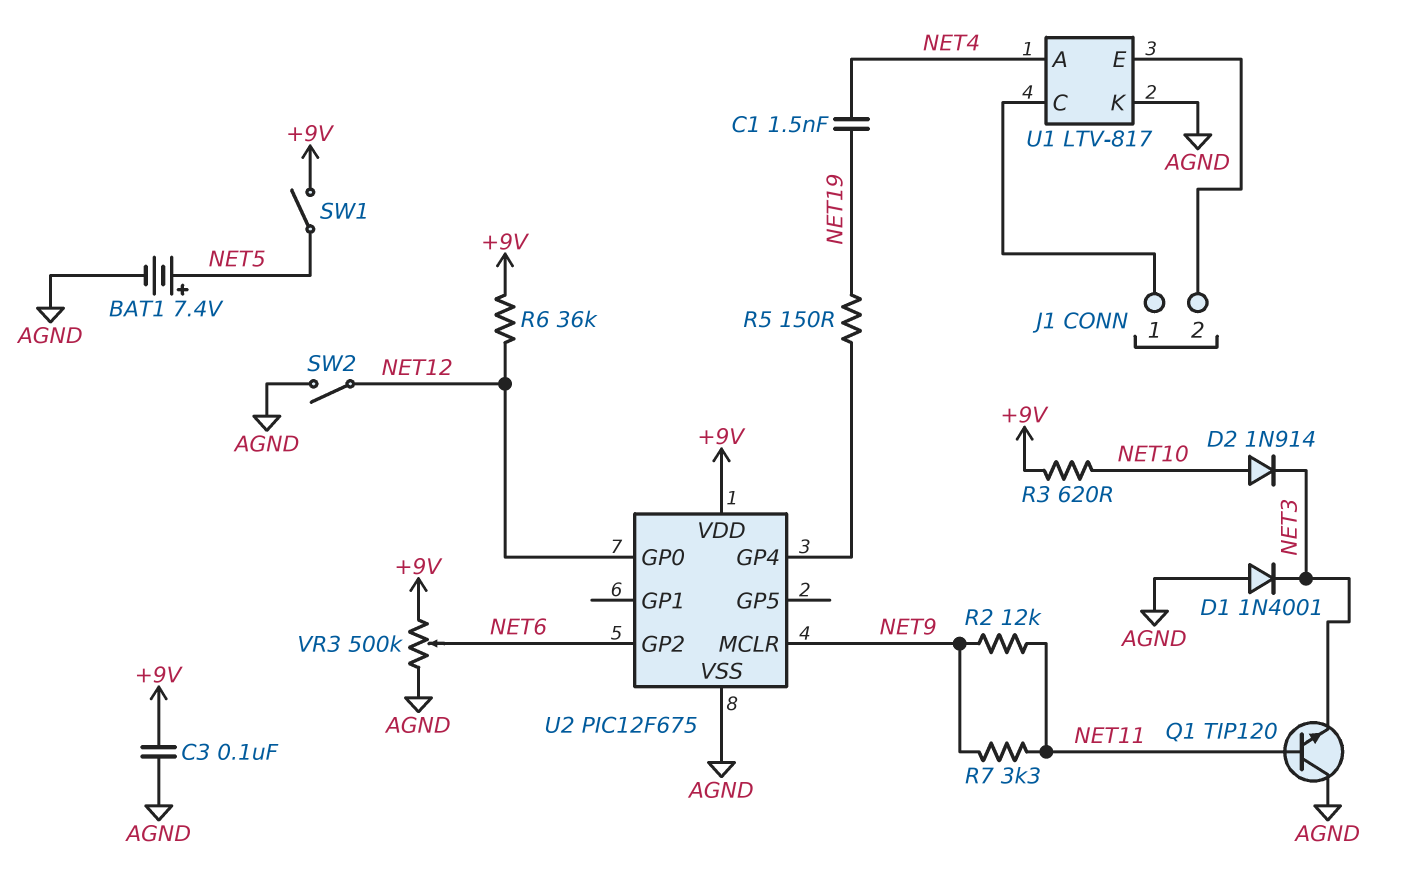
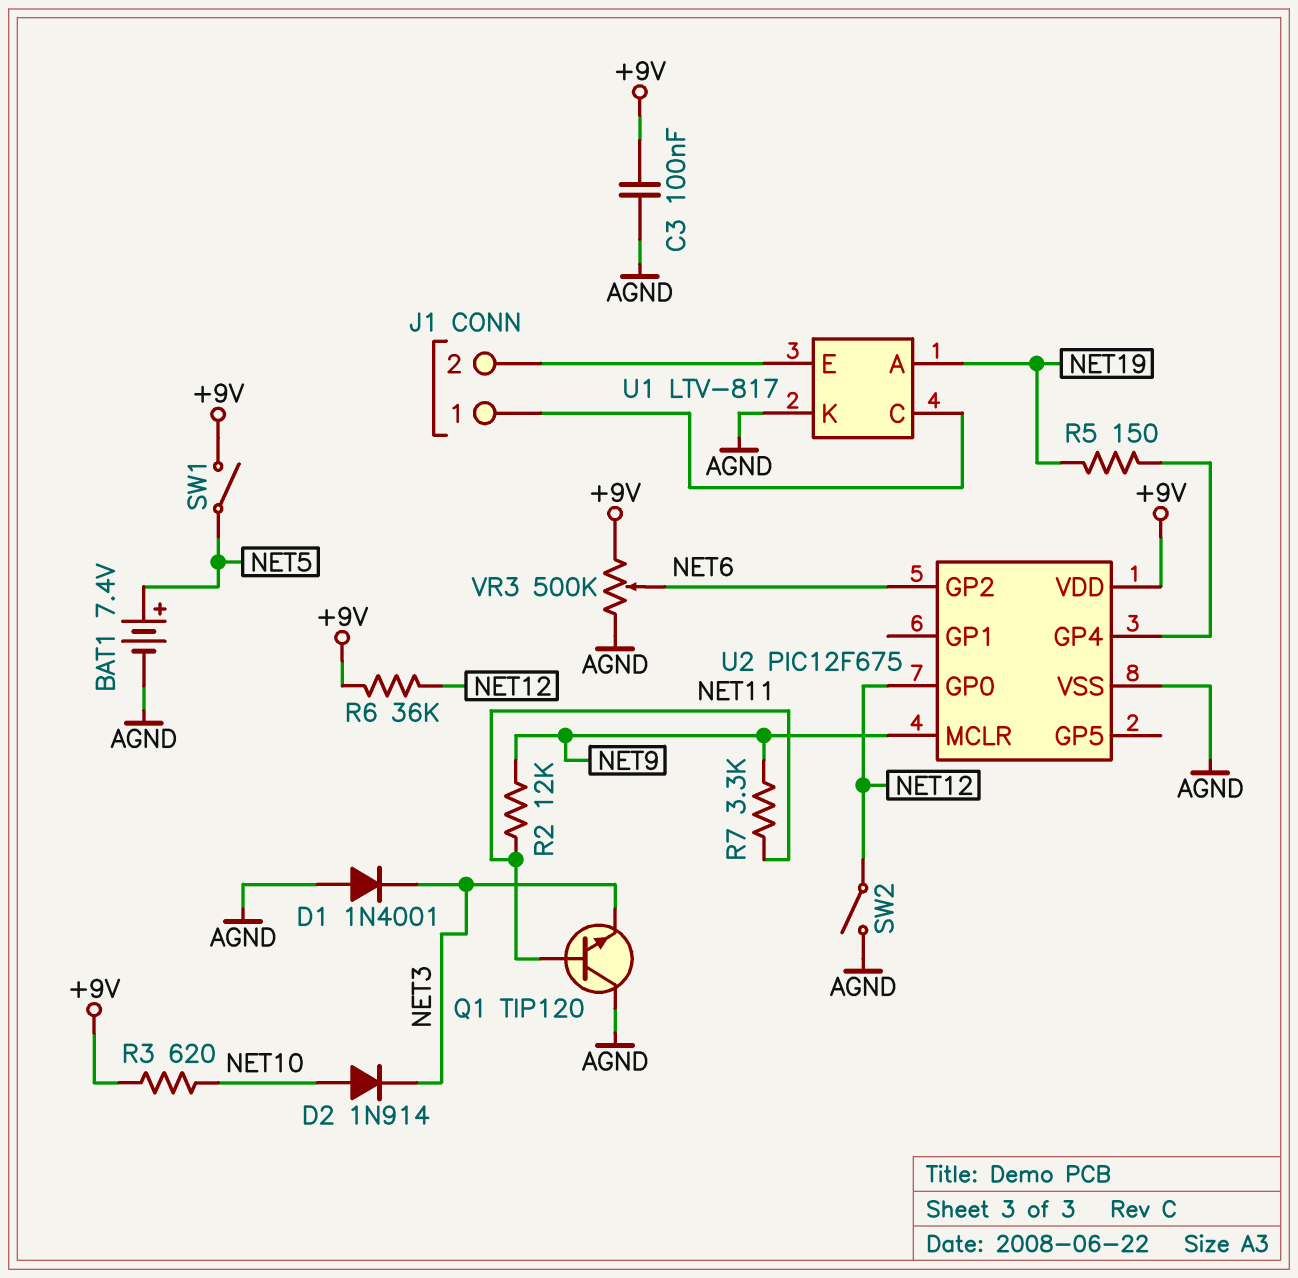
C1: 1.5nF (NET4, NET19) -> none
U1 pin A: NET4 -> NET19

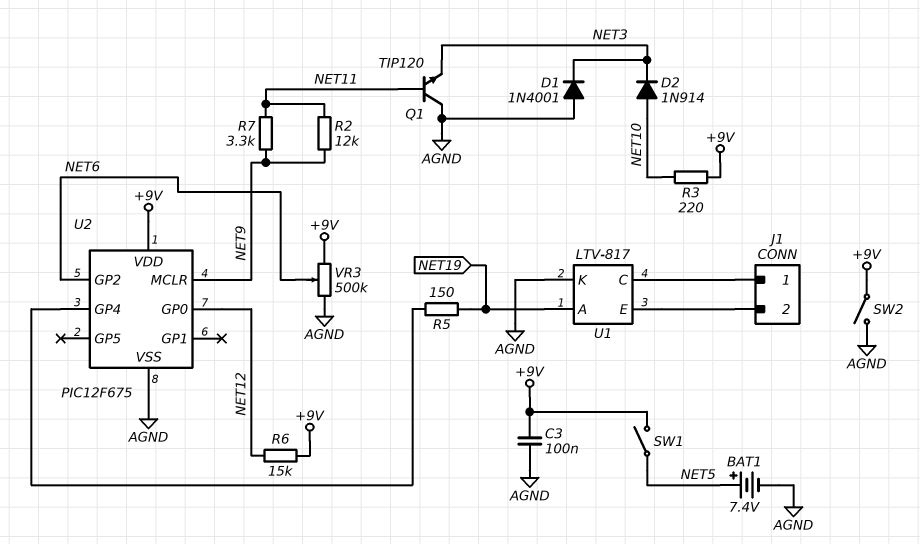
R3: 620 (+9V, NET10) -> 220 (+9V, NET10)
R6: 36k (+9V, NET12) -> 15k (+9V, NET12)
SW2: switch (AGND, NET12) -> switch (+9V, AGND)

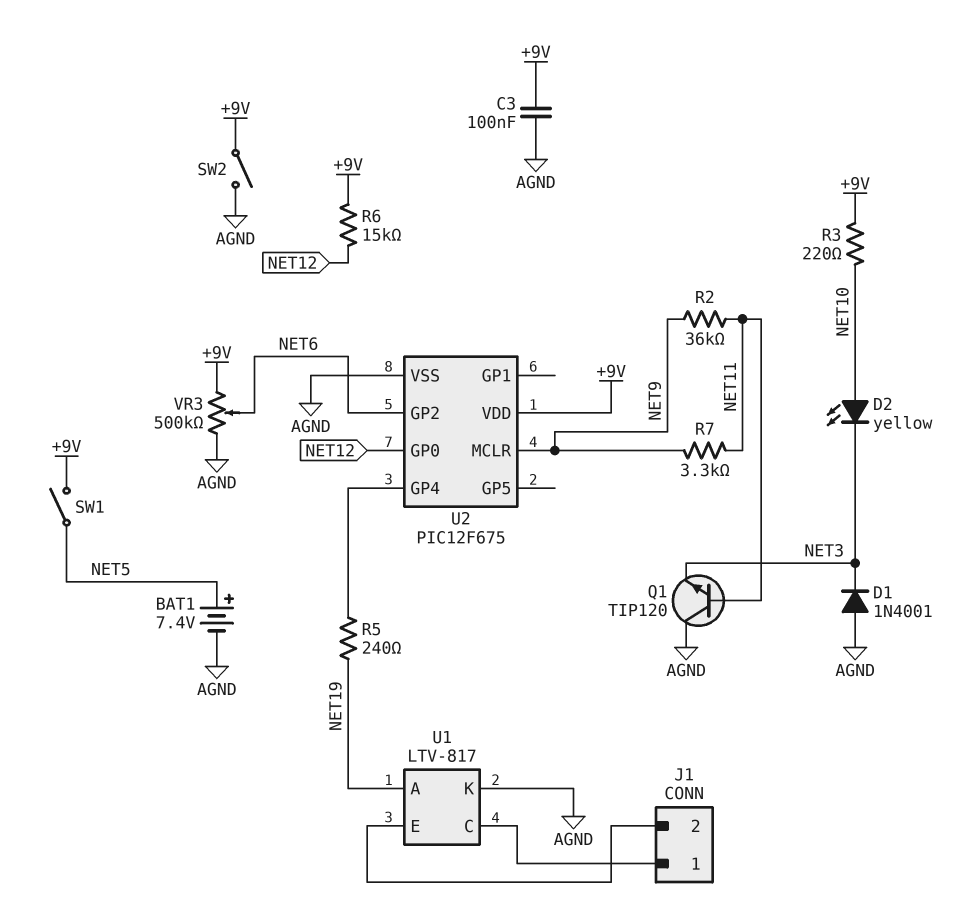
D2: diode 1N914 (A NET10, K NET3) -> LED yellow (A NET10, K NET3)
R2: 12k (NET9, NET11) -> 36k (NET9, NET11)
R5: 150 (NET19, U2/GP4) -> 240 (NET19, U2/GP4)

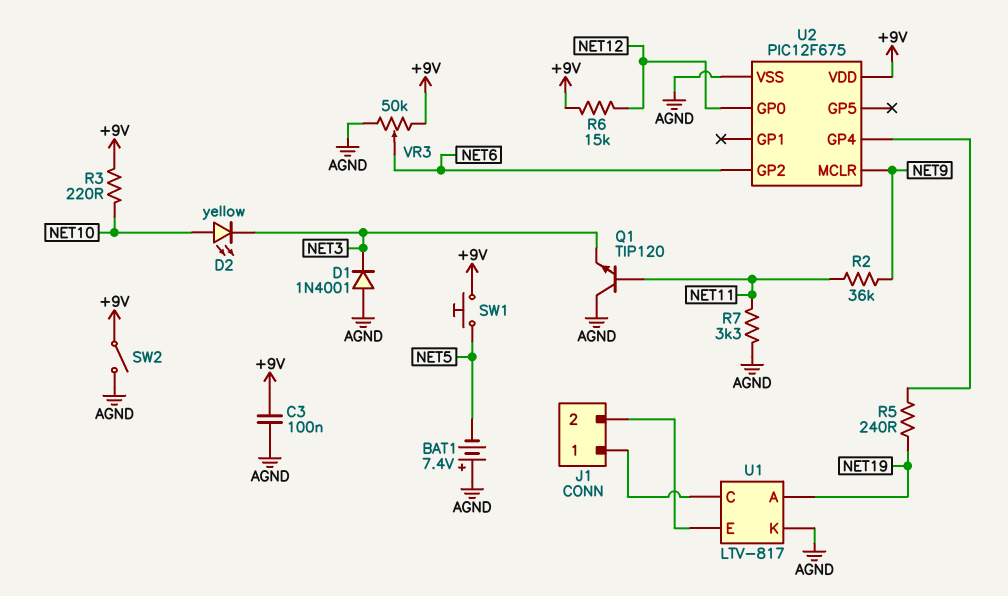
BAT1: 7.4V (plus NET5, minus AGND) -> 7.4V (plus AGND, minus NET5)
R7: 3.3k (NET9, NET11) -> 3.3k (AGND, NET11)
SW1: switch (+9V, NET5) -> button (+9V, NET5)
VR3: 500k (+9V, AGND, wiper NET6) -> 50k (+9V, AGND, wiper NET6)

----

Problem:
Give back exactly the lines from the line with "R6: 36k (+9V, NET12) -> 15k (+9V, NET12)" through the end of the material above, inclusive, with no pictures.

The answer:
R6: 36k (+9V, NET12) -> 15k (+9V, NET12)
SW2: switch (AGND, NET12) -> switch (+9V, AGND)

D2: diode 1N914 (A NET10, K NET3) -> LED yellow (A NET10, K NET3)
R2: 12k (NET9, NET11) -> 36k (NET9, NET11)
R5: 150 (NET19, U2/GP4) -> 240 (NET19, U2/GP4)

BAT1: 7.4V (plus NET5, minus AGND) -> 7.4V (plus AGND, minus NET5)
R7: 3.3k (NET9, NET11) -> 3.3k (AGND, NET11)
SW1: switch (+9V, NET5) -> button (+9V, NET5)
VR3: 500k (+9V, AGND, wiper NET6) -> 50k (+9V, AGND, wiper NET6)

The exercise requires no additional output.